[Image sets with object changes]

== Segment start ==

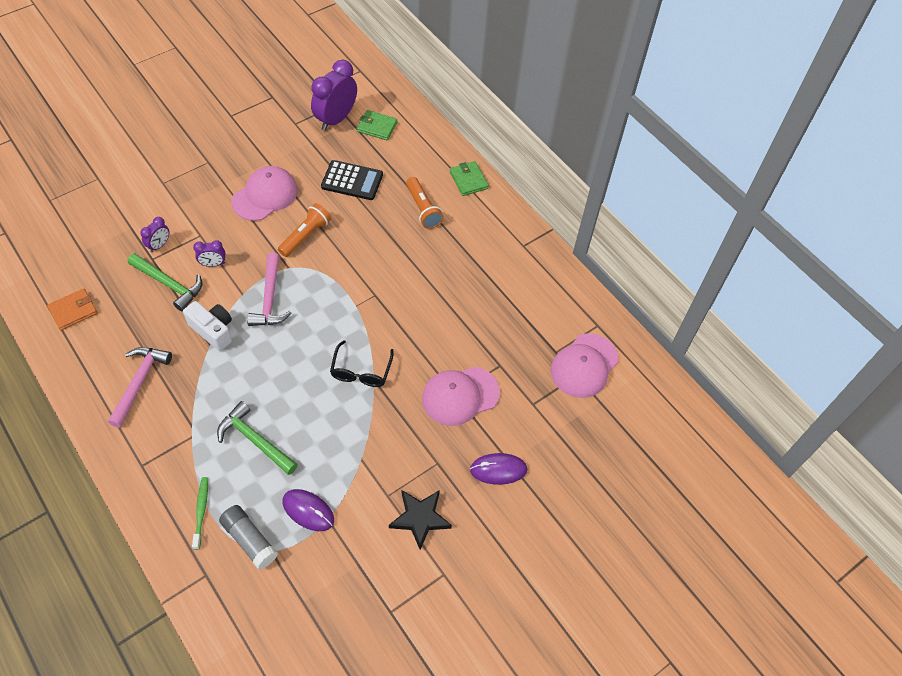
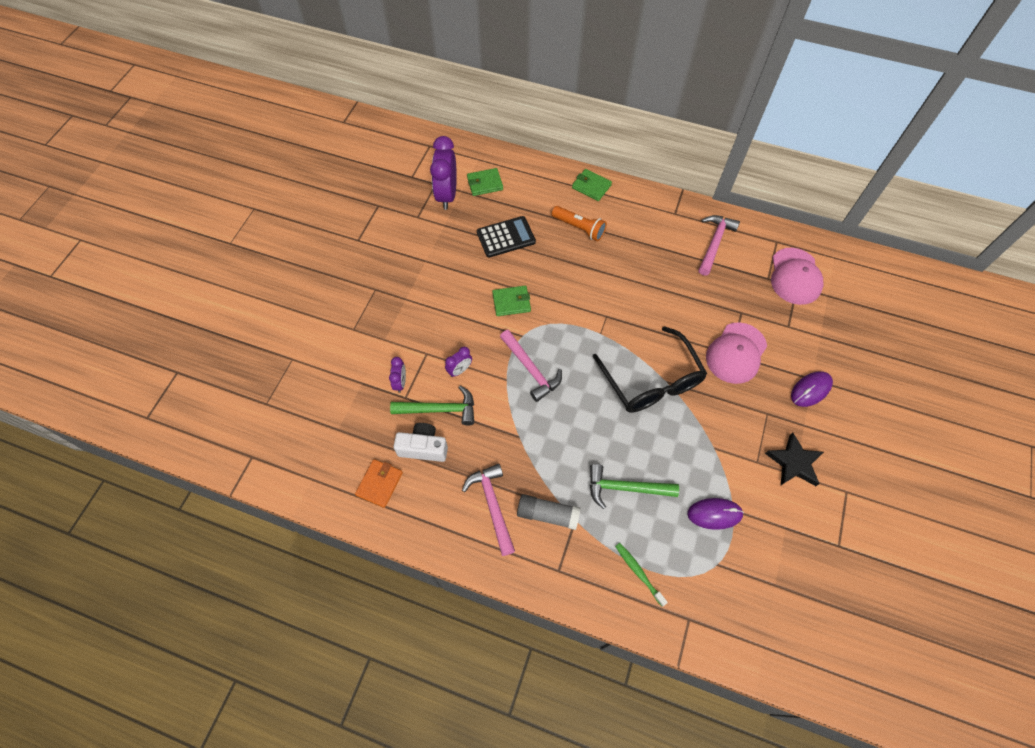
camera: 30 degrees left, 5 degrees up
(213, 330) = (511, 424): white camera -> white camera (423, 448)
(249, 540) = (695, 568): grey glue stick -> grey glue stick (547, 514)
(265, 196) = (449, 289): pink cap -> none
(306, 236) = (511, 302): orange flashlight -> green wallet
(361, 371) = (651, 381): black glasses -> black glasses, size x1.73
(534, 292) = (714, 243): none -> pink hammer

== Segment end ==

**WHAT IS REQUIRED**
All lines above with the word "camera" need to be reported.

**OUTPUT FOR THIS EXERCISE**
camera: 30 degrees left, 5 degrees up
(213, 330) = (511, 424): white camera -> white camera (423, 448)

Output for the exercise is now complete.